Within the lines below, find those that hold the string "teddy" and copy each one.
** DATA EXTRACT follows **
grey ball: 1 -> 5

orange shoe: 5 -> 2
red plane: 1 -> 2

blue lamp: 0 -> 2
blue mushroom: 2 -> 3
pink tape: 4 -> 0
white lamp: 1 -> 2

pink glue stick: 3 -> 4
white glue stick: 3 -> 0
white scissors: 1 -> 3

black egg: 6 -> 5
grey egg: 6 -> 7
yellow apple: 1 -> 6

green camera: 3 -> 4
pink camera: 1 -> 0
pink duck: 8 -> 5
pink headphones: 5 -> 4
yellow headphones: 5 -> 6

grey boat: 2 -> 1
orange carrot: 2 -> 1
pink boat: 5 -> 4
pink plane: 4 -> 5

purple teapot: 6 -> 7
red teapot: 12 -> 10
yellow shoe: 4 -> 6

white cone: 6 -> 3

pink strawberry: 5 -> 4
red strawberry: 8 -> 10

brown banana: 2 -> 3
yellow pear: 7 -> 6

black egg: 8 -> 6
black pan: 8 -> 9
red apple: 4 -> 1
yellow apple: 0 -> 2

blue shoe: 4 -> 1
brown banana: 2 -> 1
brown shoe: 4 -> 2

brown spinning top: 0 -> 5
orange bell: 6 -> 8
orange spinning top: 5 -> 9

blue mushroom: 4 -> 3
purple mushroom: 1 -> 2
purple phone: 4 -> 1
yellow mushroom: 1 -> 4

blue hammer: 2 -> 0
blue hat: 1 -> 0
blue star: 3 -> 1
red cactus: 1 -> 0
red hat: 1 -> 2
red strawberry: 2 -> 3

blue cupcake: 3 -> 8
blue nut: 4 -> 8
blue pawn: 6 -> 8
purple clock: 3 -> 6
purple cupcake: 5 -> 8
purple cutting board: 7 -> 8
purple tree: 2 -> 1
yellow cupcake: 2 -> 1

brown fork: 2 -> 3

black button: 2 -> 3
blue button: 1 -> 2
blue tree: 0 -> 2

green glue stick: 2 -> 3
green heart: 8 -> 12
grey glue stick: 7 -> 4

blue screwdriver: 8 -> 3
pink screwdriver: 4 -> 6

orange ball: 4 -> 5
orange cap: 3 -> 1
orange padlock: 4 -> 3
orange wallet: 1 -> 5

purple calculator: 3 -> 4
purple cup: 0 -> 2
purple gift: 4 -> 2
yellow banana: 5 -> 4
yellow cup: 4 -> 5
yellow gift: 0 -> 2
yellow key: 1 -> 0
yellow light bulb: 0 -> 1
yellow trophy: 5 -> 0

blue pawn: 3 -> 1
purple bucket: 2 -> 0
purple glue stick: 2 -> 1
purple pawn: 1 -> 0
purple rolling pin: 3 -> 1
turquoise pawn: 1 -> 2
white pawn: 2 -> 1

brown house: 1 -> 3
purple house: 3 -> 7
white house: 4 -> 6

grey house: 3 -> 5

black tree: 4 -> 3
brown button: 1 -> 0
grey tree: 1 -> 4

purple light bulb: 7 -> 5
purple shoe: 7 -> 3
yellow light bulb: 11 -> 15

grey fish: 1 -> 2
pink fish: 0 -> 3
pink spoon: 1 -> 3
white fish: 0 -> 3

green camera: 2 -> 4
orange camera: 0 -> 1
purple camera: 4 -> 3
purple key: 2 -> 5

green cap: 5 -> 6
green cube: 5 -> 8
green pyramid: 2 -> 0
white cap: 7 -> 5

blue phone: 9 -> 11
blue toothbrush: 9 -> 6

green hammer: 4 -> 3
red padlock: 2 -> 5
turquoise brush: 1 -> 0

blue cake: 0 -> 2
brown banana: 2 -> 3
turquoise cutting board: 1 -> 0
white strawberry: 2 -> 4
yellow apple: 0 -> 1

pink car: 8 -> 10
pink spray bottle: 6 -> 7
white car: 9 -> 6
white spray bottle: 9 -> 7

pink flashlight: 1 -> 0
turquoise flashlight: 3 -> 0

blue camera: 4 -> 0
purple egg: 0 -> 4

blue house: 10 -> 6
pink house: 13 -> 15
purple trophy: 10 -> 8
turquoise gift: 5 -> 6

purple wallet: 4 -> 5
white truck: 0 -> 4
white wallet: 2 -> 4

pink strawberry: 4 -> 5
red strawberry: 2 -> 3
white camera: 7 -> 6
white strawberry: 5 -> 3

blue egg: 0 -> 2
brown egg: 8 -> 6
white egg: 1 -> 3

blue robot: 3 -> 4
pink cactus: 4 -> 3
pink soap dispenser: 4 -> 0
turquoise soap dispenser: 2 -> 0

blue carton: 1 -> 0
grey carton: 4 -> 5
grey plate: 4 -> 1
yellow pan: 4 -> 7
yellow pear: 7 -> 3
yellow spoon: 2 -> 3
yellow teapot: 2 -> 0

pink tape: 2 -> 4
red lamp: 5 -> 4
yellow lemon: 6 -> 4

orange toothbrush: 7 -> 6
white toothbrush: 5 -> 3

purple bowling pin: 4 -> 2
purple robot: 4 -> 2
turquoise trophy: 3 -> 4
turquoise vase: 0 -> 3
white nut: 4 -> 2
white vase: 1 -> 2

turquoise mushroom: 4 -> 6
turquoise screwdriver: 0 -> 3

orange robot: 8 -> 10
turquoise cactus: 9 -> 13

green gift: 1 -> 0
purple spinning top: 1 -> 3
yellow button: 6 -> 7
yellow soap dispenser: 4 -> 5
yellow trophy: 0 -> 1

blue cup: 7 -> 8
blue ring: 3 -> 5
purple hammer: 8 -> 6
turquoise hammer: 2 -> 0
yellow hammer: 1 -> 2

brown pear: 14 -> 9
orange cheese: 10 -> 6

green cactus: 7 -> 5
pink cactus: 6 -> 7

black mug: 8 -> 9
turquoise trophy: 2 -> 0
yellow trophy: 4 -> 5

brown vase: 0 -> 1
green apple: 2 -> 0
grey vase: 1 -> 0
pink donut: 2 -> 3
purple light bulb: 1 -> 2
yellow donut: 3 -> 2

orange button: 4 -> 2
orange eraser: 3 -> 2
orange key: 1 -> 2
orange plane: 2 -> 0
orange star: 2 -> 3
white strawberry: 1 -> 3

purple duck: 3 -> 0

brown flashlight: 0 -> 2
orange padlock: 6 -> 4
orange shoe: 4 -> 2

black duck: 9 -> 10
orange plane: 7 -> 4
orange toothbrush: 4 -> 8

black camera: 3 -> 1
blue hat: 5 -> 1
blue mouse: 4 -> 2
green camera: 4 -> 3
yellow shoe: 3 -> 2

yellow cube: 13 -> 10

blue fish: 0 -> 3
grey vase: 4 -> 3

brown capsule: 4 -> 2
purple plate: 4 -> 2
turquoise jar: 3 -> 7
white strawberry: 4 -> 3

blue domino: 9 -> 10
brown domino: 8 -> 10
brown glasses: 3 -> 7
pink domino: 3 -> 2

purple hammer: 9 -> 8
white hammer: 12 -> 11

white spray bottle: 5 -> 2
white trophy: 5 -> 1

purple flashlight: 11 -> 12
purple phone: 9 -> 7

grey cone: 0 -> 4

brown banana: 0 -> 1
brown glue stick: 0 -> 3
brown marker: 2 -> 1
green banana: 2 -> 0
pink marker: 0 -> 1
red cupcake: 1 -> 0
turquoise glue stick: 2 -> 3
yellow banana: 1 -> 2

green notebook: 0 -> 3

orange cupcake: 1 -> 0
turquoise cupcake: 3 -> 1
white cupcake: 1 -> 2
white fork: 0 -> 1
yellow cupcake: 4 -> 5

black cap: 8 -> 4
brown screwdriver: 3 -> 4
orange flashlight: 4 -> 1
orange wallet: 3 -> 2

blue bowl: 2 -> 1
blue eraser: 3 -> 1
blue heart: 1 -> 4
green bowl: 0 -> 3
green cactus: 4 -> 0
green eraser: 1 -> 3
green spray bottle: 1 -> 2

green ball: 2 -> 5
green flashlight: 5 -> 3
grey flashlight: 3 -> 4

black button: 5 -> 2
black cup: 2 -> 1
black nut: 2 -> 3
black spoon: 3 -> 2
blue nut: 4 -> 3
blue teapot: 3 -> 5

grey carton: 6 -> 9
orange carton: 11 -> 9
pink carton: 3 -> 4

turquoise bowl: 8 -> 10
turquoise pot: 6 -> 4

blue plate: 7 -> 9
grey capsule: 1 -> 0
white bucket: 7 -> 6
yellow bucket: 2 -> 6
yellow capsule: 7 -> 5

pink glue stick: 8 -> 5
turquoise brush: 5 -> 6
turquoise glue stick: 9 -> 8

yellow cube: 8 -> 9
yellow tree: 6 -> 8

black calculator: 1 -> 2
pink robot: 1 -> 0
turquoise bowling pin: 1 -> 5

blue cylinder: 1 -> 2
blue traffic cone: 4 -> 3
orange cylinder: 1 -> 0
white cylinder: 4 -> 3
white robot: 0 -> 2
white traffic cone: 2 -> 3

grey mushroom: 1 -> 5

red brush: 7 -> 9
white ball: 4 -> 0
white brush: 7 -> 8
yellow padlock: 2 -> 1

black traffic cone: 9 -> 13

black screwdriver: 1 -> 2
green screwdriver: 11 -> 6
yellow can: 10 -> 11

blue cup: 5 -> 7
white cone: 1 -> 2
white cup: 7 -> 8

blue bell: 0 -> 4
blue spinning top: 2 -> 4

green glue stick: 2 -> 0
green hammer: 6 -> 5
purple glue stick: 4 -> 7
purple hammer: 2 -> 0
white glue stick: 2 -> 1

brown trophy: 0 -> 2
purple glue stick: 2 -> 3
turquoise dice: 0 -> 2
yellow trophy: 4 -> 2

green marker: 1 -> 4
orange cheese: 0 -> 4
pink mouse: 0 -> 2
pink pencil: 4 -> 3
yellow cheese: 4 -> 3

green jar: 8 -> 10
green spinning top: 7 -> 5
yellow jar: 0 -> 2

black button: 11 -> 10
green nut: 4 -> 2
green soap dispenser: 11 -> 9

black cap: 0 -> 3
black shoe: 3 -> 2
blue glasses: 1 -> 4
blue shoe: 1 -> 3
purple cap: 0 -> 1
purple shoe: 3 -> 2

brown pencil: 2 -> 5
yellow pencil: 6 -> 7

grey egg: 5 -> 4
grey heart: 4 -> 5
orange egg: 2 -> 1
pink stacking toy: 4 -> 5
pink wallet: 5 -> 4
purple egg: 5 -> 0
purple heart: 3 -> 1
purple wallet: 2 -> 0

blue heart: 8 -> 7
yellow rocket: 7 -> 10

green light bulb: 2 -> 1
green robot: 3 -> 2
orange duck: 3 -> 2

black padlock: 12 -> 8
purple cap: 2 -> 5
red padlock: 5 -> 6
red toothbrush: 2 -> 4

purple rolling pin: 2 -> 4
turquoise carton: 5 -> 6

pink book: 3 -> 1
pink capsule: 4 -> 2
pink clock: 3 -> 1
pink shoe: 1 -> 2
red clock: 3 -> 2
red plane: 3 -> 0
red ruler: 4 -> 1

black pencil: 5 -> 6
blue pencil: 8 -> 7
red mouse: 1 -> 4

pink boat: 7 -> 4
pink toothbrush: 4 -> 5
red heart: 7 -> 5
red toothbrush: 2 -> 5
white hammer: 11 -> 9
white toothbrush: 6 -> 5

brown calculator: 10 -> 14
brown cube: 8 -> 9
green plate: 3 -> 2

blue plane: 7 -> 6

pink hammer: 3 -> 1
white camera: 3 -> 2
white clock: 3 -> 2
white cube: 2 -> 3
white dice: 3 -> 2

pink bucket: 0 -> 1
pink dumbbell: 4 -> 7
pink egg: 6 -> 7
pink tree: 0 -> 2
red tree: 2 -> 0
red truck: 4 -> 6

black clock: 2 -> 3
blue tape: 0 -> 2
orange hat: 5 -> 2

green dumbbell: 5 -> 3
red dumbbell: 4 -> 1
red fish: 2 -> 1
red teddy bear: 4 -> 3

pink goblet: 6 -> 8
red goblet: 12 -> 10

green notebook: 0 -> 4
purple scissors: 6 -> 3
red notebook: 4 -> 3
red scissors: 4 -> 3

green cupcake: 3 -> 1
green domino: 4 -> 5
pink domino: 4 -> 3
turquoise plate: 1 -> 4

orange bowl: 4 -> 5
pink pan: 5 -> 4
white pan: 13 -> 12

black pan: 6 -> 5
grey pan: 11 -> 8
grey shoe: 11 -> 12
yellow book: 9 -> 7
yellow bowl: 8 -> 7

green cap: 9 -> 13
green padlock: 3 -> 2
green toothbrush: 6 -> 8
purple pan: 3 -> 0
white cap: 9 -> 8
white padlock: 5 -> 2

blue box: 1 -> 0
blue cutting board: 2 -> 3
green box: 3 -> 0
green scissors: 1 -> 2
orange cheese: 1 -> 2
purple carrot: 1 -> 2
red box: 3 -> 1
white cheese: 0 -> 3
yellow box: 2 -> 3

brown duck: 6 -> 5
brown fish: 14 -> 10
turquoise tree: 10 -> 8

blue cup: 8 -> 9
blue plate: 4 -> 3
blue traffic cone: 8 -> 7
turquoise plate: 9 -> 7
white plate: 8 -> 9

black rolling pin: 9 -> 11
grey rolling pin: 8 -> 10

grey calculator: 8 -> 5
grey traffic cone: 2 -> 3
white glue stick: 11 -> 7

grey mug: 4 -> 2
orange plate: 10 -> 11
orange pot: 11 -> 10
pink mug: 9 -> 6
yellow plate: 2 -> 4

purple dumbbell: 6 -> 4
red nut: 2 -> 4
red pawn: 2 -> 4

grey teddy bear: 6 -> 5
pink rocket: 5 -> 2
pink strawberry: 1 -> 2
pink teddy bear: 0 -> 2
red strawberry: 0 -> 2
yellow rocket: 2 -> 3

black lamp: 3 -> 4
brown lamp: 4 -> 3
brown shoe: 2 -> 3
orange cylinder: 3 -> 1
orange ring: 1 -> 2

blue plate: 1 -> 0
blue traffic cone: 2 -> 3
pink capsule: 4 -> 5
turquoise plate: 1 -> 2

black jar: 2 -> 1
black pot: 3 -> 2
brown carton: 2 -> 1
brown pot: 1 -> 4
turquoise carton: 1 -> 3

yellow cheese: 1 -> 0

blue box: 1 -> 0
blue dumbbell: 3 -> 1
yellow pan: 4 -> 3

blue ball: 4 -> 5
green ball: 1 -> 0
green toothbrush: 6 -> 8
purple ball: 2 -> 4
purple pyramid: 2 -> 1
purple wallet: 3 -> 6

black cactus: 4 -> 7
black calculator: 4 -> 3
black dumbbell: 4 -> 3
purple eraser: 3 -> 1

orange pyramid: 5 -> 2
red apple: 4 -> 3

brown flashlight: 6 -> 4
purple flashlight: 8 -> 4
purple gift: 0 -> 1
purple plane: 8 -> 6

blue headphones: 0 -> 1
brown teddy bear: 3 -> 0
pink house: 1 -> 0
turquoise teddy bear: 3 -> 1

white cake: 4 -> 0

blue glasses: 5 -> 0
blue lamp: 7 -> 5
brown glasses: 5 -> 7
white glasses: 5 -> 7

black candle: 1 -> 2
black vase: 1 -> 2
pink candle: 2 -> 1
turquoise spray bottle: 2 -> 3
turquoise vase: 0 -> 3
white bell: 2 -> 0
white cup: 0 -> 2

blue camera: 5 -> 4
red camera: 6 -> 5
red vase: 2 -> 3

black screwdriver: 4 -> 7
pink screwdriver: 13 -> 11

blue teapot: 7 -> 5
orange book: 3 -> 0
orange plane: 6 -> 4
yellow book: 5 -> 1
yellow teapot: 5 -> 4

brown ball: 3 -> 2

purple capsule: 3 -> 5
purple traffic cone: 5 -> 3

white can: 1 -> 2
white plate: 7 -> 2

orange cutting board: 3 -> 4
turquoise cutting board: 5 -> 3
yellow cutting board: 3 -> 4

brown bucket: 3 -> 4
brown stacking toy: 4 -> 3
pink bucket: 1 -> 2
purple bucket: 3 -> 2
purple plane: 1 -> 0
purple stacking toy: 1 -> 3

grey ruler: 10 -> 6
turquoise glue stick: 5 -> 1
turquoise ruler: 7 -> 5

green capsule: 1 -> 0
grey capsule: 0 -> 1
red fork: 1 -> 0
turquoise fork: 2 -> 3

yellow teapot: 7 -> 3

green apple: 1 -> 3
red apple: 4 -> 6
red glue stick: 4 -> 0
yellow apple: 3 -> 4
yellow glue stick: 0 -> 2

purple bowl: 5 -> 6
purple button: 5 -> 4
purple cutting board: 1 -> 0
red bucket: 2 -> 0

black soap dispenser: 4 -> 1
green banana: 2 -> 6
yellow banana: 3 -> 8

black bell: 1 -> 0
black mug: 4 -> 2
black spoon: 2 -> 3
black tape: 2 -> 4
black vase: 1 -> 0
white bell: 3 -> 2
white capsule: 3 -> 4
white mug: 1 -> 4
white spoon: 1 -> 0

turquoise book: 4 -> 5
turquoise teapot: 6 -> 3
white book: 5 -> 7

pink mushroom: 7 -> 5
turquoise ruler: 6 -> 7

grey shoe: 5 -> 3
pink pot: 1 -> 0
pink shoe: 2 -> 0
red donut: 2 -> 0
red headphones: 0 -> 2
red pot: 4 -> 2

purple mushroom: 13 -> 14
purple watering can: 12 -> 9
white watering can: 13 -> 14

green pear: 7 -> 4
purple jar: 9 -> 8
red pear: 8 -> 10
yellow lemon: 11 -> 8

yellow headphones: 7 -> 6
** End of DATA EXTRACT **
* SOLUTION TO THE EXERCISE
red teddy bear: 4 -> 3
grey teddy bear: 6 -> 5
pink teddy bear: 0 -> 2
brown teddy bear: 3 -> 0
turquoise teddy bear: 3 -> 1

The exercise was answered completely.